*** Block opens ***
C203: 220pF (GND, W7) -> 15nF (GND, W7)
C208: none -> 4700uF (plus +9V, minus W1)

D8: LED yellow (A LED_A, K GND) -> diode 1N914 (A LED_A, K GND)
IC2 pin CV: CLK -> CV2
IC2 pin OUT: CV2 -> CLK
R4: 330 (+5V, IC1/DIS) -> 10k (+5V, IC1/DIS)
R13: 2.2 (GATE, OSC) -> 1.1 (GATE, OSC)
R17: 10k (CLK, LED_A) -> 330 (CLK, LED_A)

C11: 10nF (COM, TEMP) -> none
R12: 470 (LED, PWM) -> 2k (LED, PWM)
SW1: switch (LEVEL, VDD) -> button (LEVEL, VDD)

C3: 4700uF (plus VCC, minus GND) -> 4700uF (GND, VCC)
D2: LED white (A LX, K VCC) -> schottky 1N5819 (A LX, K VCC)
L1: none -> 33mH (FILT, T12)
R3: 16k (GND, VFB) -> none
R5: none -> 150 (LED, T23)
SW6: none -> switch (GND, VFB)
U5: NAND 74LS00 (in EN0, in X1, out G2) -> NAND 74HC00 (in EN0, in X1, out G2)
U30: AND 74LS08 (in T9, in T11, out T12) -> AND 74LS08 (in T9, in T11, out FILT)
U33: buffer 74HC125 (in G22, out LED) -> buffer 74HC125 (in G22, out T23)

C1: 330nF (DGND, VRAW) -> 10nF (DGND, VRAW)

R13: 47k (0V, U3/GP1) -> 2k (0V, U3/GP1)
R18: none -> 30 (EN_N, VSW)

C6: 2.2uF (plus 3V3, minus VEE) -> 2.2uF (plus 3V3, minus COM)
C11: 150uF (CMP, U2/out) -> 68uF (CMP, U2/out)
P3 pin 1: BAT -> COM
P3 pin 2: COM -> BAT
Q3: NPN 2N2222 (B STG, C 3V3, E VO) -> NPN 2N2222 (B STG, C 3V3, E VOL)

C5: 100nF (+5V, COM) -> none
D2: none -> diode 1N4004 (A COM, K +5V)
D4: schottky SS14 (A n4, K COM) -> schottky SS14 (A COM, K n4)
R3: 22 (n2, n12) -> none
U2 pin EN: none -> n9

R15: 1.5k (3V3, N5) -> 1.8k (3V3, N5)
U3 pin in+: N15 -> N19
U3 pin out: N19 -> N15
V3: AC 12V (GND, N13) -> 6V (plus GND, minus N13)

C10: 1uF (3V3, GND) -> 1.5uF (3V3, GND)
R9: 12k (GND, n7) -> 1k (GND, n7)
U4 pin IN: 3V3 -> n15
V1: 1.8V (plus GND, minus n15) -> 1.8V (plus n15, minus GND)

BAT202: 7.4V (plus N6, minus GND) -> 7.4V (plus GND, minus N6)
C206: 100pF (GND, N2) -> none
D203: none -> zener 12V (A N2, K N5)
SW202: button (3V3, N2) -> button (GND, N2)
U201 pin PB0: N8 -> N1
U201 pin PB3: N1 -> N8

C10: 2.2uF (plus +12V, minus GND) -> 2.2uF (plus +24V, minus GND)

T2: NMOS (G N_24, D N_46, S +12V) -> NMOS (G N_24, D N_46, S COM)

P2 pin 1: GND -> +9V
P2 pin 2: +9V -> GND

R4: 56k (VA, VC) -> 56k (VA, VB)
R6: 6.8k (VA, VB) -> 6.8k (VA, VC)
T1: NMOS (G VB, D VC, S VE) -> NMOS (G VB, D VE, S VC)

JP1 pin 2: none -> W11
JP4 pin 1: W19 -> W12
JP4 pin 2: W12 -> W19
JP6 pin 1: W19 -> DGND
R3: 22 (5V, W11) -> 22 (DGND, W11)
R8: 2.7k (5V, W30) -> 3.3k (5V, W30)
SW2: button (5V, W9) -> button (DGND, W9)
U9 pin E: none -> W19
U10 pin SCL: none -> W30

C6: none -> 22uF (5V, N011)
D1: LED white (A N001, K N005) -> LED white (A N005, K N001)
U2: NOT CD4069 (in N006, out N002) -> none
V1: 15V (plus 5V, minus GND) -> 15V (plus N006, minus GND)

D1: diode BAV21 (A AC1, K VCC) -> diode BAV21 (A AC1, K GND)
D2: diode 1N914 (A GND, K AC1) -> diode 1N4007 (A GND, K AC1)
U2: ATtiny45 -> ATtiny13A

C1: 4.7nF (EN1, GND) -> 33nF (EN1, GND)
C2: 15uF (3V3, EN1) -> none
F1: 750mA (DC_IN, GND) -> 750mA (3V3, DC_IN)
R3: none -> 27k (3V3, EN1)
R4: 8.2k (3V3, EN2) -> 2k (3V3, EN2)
*** Block closes ***
● Requirement
Search the data above and return each line in which "NMOS" occurs.

● Answer to this exercise
T2: NMOS (G N_24, D N_46, S +12V) -> NMOS (G N_24, D N_46, S COM)
T1: NMOS (G VB, D VC, S VE) -> NMOS (G VB, D VE, S VC)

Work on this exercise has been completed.